(Beginning of AVAILABLE DATA)

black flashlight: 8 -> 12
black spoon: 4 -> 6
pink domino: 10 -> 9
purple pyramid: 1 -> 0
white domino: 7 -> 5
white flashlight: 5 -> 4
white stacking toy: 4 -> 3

(End of AVAILABLE DATA)

■ ACTION ITEM
Every line above should be written out again, unchanged.

■ ANSWER TO THE EXERCISE
black flashlight: 8 -> 12
black spoon: 4 -> 6
pink domino: 10 -> 9
purple pyramid: 1 -> 0
white domino: 7 -> 5
white flashlight: 5 -> 4
white stacking toy: 4 -> 3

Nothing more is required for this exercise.